WORK ITEM:
Look for the line that has "orange scissors [636,228,698,257]" in the material below; please repeat it and every line after it, exactly, up to and including the line that has "none -> white eraser [443,463,462,488]", and nothing else.

EXERCISE INPUTS:
>>>
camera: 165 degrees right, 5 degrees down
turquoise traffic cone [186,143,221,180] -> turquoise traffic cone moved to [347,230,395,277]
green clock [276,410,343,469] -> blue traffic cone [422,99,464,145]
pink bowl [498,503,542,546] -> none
<<<
>>>
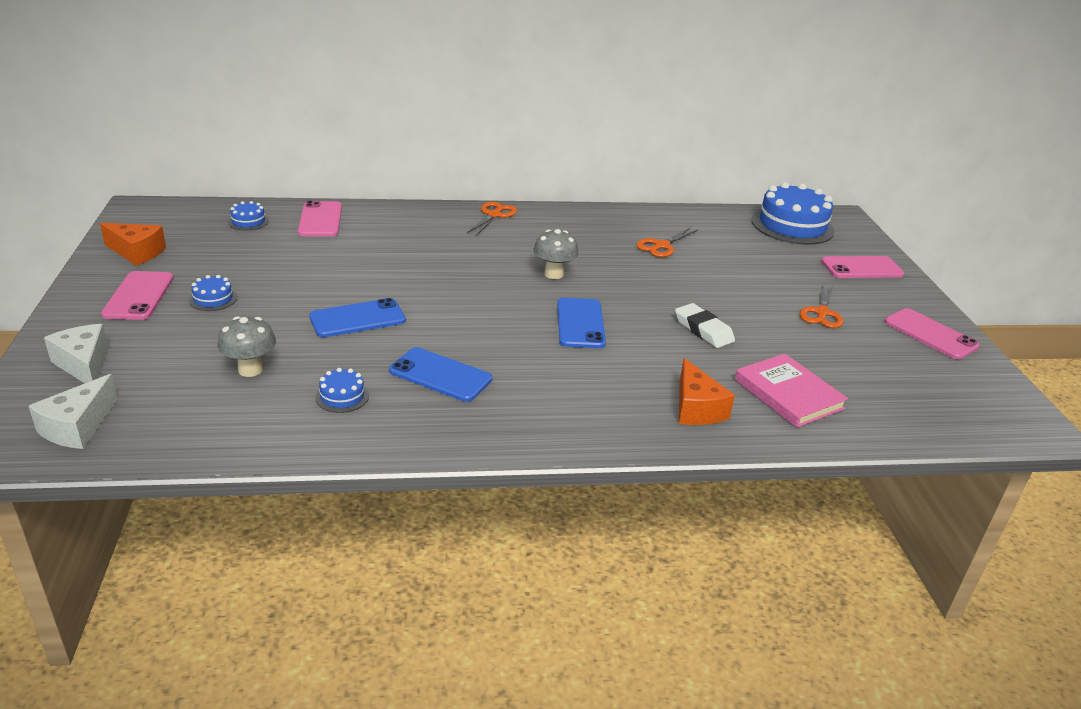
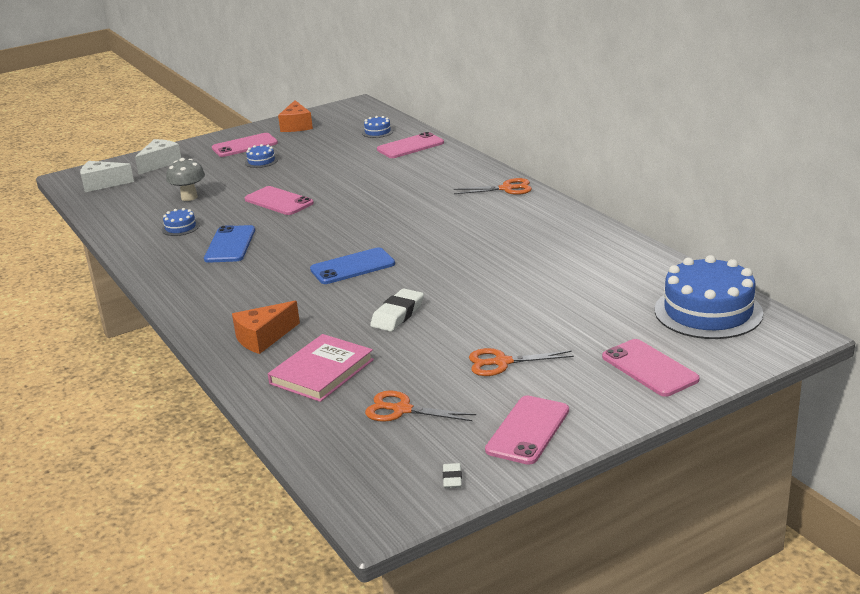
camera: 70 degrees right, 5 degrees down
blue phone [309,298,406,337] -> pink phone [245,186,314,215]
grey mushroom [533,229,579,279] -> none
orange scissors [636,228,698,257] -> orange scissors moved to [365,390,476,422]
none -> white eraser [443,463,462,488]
<<<
>>>
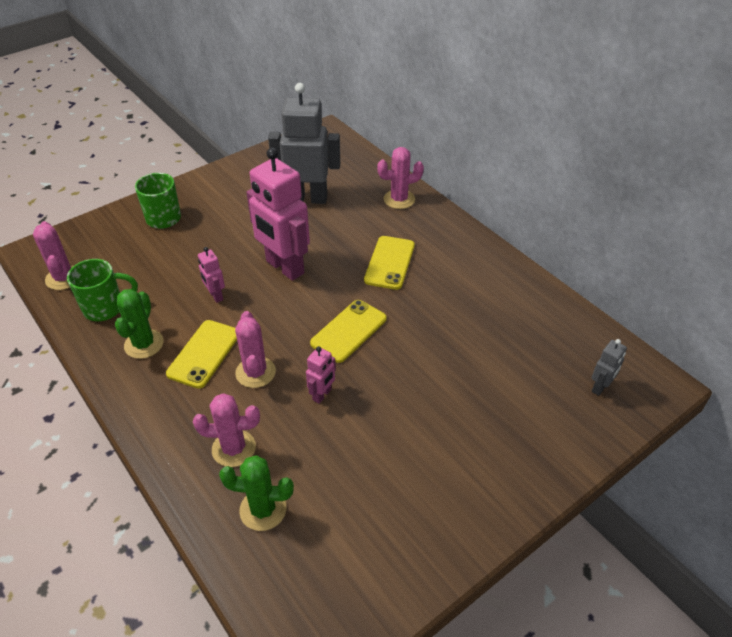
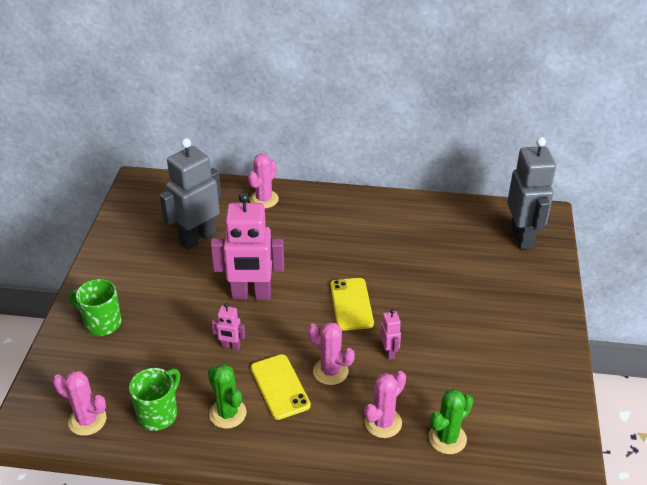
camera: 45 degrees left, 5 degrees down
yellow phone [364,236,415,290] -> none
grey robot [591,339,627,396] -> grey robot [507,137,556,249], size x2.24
<<<
TASK ANSWER:
orange scissors [636,228,698,257] -> orange scissors moved to [365,390,476,422]
none -> white eraser [443,463,462,488]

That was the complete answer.